(Revision tracking records)
┄┄┄┄┄┄┄┄┄┄┄┄┄┄┄┄┄┄┄┄
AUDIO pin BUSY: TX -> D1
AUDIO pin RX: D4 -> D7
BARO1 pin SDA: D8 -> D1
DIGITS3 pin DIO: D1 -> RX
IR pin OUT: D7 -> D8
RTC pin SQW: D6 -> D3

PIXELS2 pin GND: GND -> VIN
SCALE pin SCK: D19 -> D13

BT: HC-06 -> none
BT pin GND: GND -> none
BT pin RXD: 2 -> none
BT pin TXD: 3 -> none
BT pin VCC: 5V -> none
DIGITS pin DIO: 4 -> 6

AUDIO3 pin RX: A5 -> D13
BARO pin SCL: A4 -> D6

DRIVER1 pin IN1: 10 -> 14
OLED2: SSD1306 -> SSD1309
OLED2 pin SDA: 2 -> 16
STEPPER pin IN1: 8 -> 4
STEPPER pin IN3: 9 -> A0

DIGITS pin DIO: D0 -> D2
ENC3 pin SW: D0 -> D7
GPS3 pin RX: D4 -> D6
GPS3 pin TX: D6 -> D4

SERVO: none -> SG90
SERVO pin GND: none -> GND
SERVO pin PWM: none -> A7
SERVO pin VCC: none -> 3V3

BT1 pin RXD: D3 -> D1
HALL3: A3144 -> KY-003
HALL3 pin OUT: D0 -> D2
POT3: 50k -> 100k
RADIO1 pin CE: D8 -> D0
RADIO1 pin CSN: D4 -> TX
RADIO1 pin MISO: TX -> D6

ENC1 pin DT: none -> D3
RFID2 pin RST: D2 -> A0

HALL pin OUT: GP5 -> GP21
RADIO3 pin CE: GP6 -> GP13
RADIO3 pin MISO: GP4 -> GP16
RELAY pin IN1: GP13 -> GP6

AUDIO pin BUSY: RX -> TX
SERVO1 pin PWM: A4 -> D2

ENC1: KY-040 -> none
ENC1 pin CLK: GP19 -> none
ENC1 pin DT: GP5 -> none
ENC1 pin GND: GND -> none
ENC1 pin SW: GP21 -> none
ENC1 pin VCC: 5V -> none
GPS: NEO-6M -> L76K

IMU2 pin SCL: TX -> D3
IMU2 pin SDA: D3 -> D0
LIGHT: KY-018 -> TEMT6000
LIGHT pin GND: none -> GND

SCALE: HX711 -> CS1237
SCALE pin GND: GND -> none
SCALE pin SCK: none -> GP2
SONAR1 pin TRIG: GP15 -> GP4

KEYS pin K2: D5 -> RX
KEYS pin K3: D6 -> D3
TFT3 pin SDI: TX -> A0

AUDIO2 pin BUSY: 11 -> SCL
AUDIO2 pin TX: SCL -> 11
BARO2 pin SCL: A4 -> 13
┄┄┄┄┄┄┄┄┄┄┄┄┄┄┄┄┄┄┄┄
• _Description of the task_
What is needed is every line from the beginning of the data up to and including the line with "SERVO: none -> SG90", given again word for word.

• _Solution to this exercise_
AUDIO pin BUSY: TX -> D1
AUDIO pin RX: D4 -> D7
BARO1 pin SDA: D8 -> D1
DIGITS3 pin DIO: D1 -> RX
IR pin OUT: D7 -> D8
RTC pin SQW: D6 -> D3

PIXELS2 pin GND: GND -> VIN
SCALE pin SCK: D19 -> D13

BT: HC-06 -> none
BT pin GND: GND -> none
BT pin RXD: 2 -> none
BT pin TXD: 3 -> none
BT pin VCC: 5V -> none
DIGITS pin DIO: 4 -> 6

AUDIO3 pin RX: A5 -> D13
BARO pin SCL: A4 -> D6

DRIVER1 pin IN1: 10 -> 14
OLED2: SSD1306 -> SSD1309
OLED2 pin SDA: 2 -> 16
STEPPER pin IN1: 8 -> 4
STEPPER pin IN3: 9 -> A0

DIGITS pin DIO: D0 -> D2
ENC3 pin SW: D0 -> D7
GPS3 pin RX: D4 -> D6
GPS3 pin TX: D6 -> D4

SERVO: none -> SG90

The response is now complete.